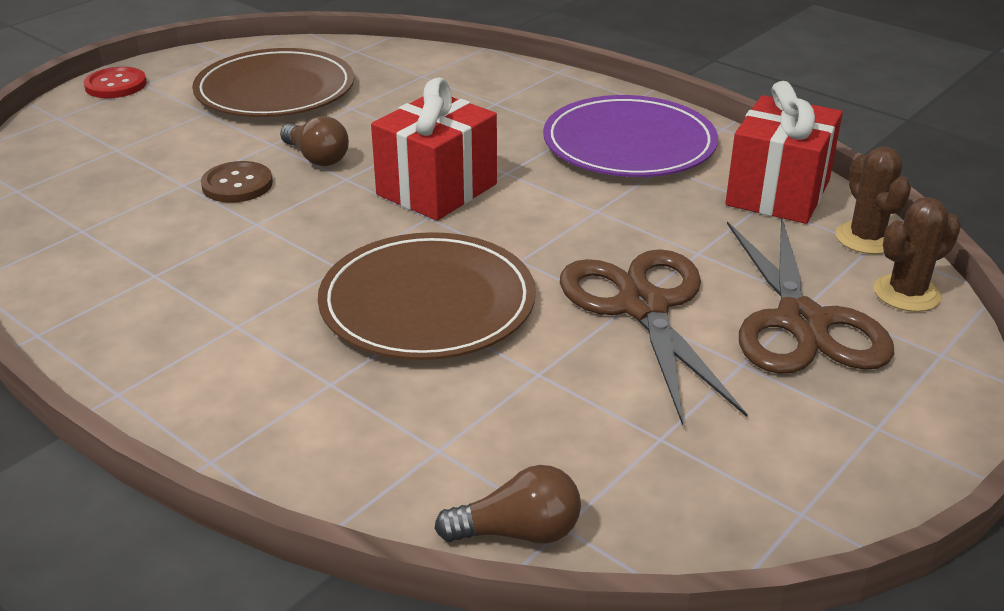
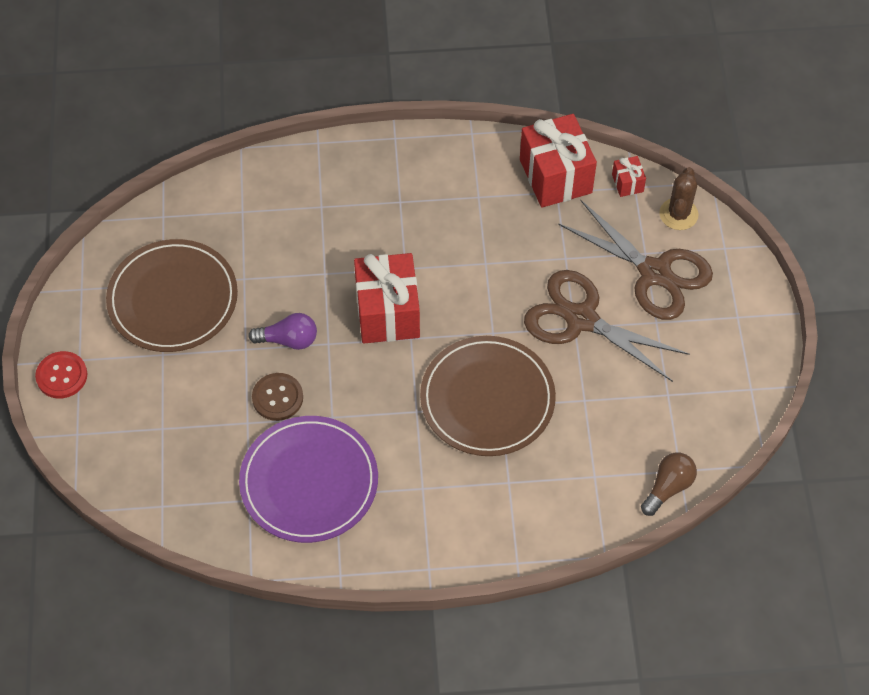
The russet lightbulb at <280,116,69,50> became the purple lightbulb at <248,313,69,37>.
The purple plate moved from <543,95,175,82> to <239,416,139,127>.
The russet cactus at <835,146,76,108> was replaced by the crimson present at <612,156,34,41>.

• [Problem to solve]: Read through the material above, and whenever a line contains "purple", copy it.

• [Reply to the exercise]:
The russet lightbulb at <280,116,69,50> became the purple lightbulb at <248,313,69,37>.
The purple plate moved from <543,95,175,82> to <239,416,139,127>.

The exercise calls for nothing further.